[Extracted material Boundary: Start]

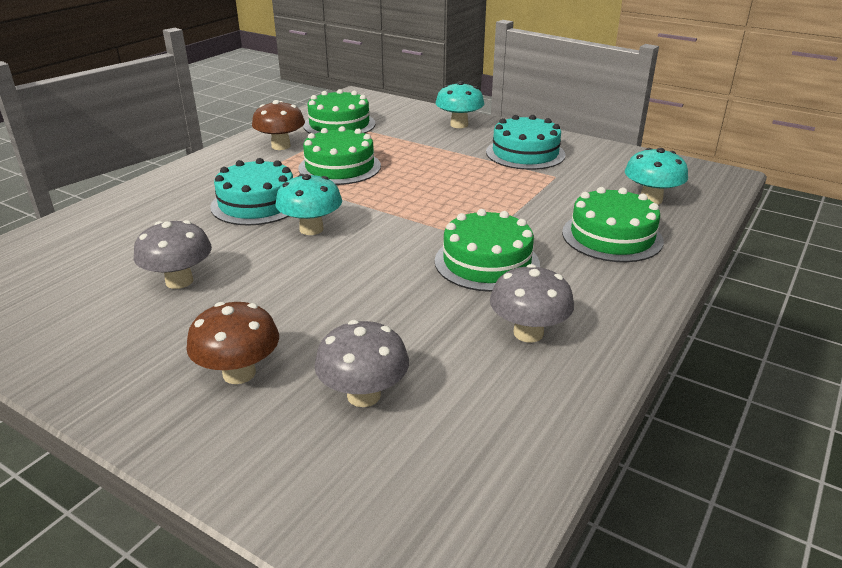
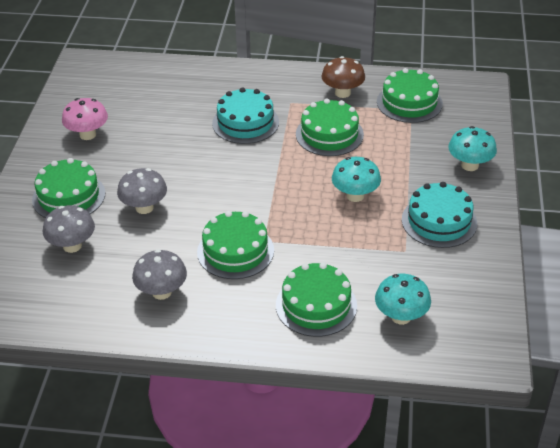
camera: 65 degrees right, 10 degrees up
grey mushroom [134,220,212,289] -> grey mushroom moved to [117,168,167,214]
brown mushroom [186,302,279,384] -> green cake [32,158,105,218]
turquoise mushroom [275,174,342,235] -> turquoise mushroom moved to [332,157,381,202]
none -> pink mushroom [62,98,108,140]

[Extracted material Boundary: End]

Problem description:
Pictures are to be left out; please print the rest of the records above word for word.

Your response:
camera: 65 degrees right, 10 degrees up
grey mushroom [134,220,212,289] -> grey mushroom moved to [117,168,167,214]
brown mushroom [186,302,279,384] -> green cake [32,158,105,218]
turquoise mushroom [275,174,342,235] -> turquoise mushroom moved to [332,157,381,202]
none -> pink mushroom [62,98,108,140]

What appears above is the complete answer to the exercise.